## [EXERCISE]
Each of the records below must be reproduced exactly.

## [PROVIDED DATA]
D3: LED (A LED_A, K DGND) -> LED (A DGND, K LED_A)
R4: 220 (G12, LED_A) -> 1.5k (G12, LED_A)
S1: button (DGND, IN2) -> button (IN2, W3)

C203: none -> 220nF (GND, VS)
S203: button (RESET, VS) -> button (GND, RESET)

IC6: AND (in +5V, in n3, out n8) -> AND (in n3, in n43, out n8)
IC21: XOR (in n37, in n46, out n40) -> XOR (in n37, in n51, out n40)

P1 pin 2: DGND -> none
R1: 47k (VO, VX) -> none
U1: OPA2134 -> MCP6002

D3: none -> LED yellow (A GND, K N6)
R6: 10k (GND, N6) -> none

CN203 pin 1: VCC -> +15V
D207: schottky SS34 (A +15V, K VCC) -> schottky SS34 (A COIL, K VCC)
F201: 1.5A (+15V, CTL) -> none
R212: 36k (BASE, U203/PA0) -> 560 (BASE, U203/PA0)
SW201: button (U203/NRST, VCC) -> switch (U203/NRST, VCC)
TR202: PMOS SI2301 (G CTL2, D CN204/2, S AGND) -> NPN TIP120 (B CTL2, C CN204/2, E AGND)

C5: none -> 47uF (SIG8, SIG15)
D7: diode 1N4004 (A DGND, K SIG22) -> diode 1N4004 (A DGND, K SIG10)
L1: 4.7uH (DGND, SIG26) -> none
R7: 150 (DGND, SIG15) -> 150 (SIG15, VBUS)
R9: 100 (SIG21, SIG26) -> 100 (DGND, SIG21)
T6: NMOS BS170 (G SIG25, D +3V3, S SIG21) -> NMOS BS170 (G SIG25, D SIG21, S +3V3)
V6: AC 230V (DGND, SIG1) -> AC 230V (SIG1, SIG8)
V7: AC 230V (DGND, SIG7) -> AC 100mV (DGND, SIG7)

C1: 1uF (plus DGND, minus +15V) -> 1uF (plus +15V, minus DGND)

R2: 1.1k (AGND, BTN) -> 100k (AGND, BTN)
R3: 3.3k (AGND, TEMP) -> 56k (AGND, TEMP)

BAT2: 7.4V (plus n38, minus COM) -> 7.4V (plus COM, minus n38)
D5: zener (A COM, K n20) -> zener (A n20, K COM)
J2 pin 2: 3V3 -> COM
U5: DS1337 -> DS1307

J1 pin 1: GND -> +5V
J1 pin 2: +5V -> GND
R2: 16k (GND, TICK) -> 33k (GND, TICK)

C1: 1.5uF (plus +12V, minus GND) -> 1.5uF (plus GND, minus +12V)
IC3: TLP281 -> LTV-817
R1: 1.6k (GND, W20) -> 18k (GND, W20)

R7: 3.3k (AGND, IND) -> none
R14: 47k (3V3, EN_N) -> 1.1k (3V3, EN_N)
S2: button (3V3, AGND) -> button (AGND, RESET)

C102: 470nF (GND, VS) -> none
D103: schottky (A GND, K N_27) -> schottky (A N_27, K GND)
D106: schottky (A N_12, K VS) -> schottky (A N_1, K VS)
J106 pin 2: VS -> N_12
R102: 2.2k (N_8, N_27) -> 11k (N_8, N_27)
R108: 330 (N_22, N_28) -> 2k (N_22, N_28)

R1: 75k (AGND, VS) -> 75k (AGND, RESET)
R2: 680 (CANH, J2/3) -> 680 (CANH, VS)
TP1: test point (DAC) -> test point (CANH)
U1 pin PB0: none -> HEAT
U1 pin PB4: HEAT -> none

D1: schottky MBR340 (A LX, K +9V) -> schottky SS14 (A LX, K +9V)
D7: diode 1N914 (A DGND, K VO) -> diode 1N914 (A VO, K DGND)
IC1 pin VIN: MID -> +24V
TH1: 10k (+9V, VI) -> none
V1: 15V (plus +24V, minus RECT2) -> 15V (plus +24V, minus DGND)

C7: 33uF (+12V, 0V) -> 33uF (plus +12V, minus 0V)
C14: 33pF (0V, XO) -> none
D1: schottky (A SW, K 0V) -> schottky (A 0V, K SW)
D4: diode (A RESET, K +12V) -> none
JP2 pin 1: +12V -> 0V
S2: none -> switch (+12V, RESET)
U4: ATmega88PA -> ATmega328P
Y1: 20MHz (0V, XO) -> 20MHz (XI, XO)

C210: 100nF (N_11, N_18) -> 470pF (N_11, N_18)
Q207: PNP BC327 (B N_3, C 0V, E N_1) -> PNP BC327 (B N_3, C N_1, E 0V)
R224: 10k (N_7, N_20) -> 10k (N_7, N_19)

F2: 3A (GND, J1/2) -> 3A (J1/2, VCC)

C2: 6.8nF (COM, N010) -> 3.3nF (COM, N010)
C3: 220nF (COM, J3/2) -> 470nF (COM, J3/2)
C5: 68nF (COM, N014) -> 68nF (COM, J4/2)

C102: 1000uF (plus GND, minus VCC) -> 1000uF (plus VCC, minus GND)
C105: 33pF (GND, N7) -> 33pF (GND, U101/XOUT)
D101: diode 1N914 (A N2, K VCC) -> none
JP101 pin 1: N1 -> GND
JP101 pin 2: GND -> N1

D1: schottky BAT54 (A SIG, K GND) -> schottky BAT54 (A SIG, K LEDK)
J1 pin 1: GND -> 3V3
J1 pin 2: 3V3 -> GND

## [EXERCISE SOLUTION]
D3: LED (A LED_A, K DGND) -> LED (A DGND, K LED_A)
R4: 220 (G12, LED_A) -> 1.5k (G12, LED_A)
S1: button (DGND, IN2) -> button (IN2, W3)

C203: none -> 220nF (GND, VS)
S203: button (RESET, VS) -> button (GND, RESET)

IC6: AND (in +5V, in n3, out n8) -> AND (in n3, in n43, out n8)
IC21: XOR (in n37, in n46, out n40) -> XOR (in n37, in n51, out n40)

P1 pin 2: DGND -> none
R1: 47k (VO, VX) -> none
U1: OPA2134 -> MCP6002

D3: none -> LED yellow (A GND, K N6)
R6: 10k (GND, N6) -> none

CN203 pin 1: VCC -> +15V
D207: schottky SS34 (A +15V, K VCC) -> schottky SS34 (A COIL, K VCC)
F201: 1.5A (+15V, CTL) -> none
R212: 36k (BASE, U203/PA0) -> 560 (BASE, U203/PA0)
SW201: button (U203/NRST, VCC) -> switch (U203/NRST, VCC)
TR202: PMOS SI2301 (G CTL2, D CN204/2, S AGND) -> NPN TIP120 (B CTL2, C CN204/2, E AGND)

C5: none -> 47uF (SIG8, SIG15)
D7: diode 1N4004 (A DGND, K SIG22) -> diode 1N4004 (A DGND, K SIG10)
L1: 4.7uH (DGND, SIG26) -> none
R7: 150 (DGND, SIG15) -> 150 (SIG15, VBUS)
R9: 100 (SIG21, SIG26) -> 100 (DGND, SIG21)
T6: NMOS BS170 (G SIG25, D +3V3, S SIG21) -> NMOS BS170 (G SIG25, D SIG21, S +3V3)
V6: AC 230V (DGND, SIG1) -> AC 230V (SIG1, SIG8)
V7: AC 230V (DGND, SIG7) -> AC 100mV (DGND, SIG7)

C1: 1uF (plus DGND, minus +15V) -> 1uF (plus +15V, minus DGND)

R2: 1.1k (AGND, BTN) -> 100k (AGND, BTN)
R3: 3.3k (AGND, TEMP) -> 56k (AGND, TEMP)

BAT2: 7.4V (plus n38, minus COM) -> 7.4V (plus COM, minus n38)
D5: zener (A COM, K n20) -> zener (A n20, K COM)
J2 pin 2: 3V3 -> COM
U5: DS1337 -> DS1307

J1 pin 1: GND -> +5V
J1 pin 2: +5V -> GND
R2: 16k (GND, TICK) -> 33k (GND, TICK)

C1: 1.5uF (plus +12V, minus GND) -> 1.5uF (plus GND, minus +12V)
IC3: TLP281 -> LTV-817
R1: 1.6k (GND, W20) -> 18k (GND, W20)

R7: 3.3k (AGND, IND) -> none
R14: 47k (3V3, EN_N) -> 1.1k (3V3, EN_N)
S2: button (3V3, AGND) -> button (AGND, RESET)

C102: 470nF (GND, VS) -> none
D103: schottky (A GND, K N_27) -> schottky (A N_27, K GND)
D106: schottky (A N_12, K VS) -> schottky (A N_1, K VS)
J106 pin 2: VS -> N_12
R102: 2.2k (N_8, N_27) -> 11k (N_8, N_27)
R108: 330 (N_22, N_28) -> 2k (N_22, N_28)

R1: 75k (AGND, VS) -> 75k (AGND, RESET)
R2: 680 (CANH, J2/3) -> 680 (CANH, VS)
TP1: test point (DAC) -> test point (CANH)
U1 pin PB0: none -> HEAT
U1 pin PB4: HEAT -> none

D1: schottky MBR340 (A LX, K +9V) -> schottky SS14 (A LX, K +9V)
D7: diode 1N914 (A DGND, K VO) -> diode 1N914 (A VO, K DGND)
IC1 pin VIN: MID -> +24V
TH1: 10k (+9V, VI) -> none
V1: 15V (plus +24V, minus RECT2) -> 15V (plus +24V, minus DGND)

C7: 33uF (+12V, 0V) -> 33uF (plus +12V, minus 0V)
C14: 33pF (0V, XO) -> none
D1: schottky (A SW, K 0V) -> schottky (A 0V, K SW)
D4: diode (A RESET, K +12V) -> none
JP2 pin 1: +12V -> 0V
S2: none -> switch (+12V, RESET)
U4: ATmega88PA -> ATmega328P
Y1: 20MHz (0V, XO) -> 20MHz (XI, XO)

C210: 100nF (N_11, N_18) -> 470pF (N_11, N_18)
Q207: PNP BC327 (B N_3, C 0V, E N_1) -> PNP BC327 (B N_3, C N_1, E 0V)
R224: 10k (N_7, N_20) -> 10k (N_7, N_19)

F2: 3A (GND, J1/2) -> 3A (J1/2, VCC)

C2: 6.8nF (COM, N010) -> 3.3nF (COM, N010)
C3: 220nF (COM, J3/2) -> 470nF (COM, J3/2)
C5: 68nF (COM, N014) -> 68nF (COM, J4/2)

C102: 1000uF (plus GND, minus VCC) -> 1000uF (plus VCC, minus GND)
C105: 33pF (GND, N7) -> 33pF (GND, U101/XOUT)
D101: diode 1N914 (A N2, K VCC) -> none
JP101 pin 1: N1 -> GND
JP101 pin 2: GND -> N1

D1: schottky BAT54 (A SIG, K GND) -> schottky BAT54 (A SIG, K LEDK)
J1 pin 1: GND -> 3V3
J1 pin 2: 3V3 -> GND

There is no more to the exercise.